## What the task requires
From the records below, set down exactly the lines starting with the line that contains "brown notebook: 2 -> 1" and going on through the line that contains "brown duck: 3 -> 4". Nothing else is wanted.

•••••

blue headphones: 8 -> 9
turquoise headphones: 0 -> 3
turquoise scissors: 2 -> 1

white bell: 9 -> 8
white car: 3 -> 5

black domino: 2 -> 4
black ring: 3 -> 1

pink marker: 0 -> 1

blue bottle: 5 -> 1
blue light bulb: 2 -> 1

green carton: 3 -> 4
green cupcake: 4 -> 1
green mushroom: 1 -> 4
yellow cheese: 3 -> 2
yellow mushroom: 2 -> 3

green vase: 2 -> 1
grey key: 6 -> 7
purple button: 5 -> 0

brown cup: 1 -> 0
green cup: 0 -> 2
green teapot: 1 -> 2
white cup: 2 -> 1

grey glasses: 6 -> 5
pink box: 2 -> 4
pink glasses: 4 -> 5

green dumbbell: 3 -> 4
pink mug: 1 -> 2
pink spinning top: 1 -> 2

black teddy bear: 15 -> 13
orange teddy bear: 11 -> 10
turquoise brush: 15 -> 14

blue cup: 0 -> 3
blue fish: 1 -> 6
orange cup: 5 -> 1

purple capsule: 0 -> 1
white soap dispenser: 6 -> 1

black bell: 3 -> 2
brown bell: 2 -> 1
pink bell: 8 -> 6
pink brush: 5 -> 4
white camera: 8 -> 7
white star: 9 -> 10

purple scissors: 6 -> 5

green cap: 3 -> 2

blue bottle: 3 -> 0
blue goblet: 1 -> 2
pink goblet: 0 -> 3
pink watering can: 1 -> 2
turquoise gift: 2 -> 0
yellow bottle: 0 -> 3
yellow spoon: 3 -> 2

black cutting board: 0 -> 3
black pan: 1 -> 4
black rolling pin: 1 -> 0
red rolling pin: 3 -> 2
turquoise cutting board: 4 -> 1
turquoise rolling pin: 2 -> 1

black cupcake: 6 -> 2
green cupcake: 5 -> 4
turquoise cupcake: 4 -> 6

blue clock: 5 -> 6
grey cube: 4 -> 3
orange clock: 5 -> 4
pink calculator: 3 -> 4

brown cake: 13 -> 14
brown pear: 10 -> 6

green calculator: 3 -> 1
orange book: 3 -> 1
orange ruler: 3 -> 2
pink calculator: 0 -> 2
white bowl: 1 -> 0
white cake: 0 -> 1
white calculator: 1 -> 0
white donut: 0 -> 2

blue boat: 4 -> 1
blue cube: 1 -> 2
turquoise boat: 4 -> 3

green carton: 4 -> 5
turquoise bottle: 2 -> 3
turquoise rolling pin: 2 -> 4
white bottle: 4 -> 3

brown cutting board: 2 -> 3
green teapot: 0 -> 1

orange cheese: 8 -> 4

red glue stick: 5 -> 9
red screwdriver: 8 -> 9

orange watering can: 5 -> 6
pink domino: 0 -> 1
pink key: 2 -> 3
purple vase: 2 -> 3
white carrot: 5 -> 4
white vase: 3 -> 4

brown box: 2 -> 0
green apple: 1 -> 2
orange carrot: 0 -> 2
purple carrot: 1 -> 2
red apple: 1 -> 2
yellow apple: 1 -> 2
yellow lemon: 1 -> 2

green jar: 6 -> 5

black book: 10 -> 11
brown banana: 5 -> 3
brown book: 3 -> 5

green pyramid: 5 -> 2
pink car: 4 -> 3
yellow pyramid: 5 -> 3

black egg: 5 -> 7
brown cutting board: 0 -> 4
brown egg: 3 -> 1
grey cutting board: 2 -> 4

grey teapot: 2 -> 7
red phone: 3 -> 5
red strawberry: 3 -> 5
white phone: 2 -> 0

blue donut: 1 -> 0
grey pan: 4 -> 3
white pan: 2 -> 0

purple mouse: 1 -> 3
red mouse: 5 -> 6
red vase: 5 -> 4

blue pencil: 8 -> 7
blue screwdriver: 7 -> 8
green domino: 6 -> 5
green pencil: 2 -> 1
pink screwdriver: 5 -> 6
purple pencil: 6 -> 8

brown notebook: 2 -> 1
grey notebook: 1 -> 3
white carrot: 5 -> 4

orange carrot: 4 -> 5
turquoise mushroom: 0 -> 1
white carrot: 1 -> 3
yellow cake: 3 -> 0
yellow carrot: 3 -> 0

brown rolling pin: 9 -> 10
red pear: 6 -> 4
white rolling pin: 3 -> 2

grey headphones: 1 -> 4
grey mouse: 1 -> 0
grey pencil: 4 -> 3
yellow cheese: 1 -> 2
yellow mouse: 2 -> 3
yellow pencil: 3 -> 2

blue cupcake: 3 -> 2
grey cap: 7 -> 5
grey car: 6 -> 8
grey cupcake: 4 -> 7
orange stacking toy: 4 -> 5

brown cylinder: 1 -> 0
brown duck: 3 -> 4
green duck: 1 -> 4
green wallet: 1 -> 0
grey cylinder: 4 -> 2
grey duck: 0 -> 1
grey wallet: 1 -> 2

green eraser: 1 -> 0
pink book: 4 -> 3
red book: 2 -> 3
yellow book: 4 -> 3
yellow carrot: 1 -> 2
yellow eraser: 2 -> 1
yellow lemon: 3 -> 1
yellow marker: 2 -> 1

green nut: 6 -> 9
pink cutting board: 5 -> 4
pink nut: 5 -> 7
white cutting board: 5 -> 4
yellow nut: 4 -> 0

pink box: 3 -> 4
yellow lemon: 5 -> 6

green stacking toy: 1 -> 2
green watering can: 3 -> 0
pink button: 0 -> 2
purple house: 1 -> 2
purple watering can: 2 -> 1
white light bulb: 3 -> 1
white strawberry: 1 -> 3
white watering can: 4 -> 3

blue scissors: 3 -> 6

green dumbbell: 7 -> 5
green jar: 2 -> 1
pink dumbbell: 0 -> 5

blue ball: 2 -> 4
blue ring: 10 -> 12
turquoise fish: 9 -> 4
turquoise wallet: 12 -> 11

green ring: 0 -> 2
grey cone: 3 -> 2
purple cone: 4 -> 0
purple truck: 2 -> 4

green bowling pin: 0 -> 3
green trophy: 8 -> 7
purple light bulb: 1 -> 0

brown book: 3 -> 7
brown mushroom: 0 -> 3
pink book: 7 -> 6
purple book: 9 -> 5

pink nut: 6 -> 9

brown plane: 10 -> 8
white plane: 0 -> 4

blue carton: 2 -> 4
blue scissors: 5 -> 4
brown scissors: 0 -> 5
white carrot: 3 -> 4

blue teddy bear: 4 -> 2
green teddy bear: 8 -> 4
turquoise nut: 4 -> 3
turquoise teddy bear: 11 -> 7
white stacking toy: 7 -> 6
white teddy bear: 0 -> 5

•••••

## Task response
brown notebook: 2 -> 1
grey notebook: 1 -> 3
white carrot: 5 -> 4

orange carrot: 4 -> 5
turquoise mushroom: 0 -> 1
white carrot: 1 -> 3
yellow cake: 3 -> 0
yellow carrot: 3 -> 0

brown rolling pin: 9 -> 10
red pear: 6 -> 4
white rolling pin: 3 -> 2

grey headphones: 1 -> 4
grey mouse: 1 -> 0
grey pencil: 4 -> 3
yellow cheese: 1 -> 2
yellow mouse: 2 -> 3
yellow pencil: 3 -> 2

blue cupcake: 3 -> 2
grey cap: 7 -> 5
grey car: 6 -> 8
grey cupcake: 4 -> 7
orange stacking toy: 4 -> 5

brown cylinder: 1 -> 0
brown duck: 3 -> 4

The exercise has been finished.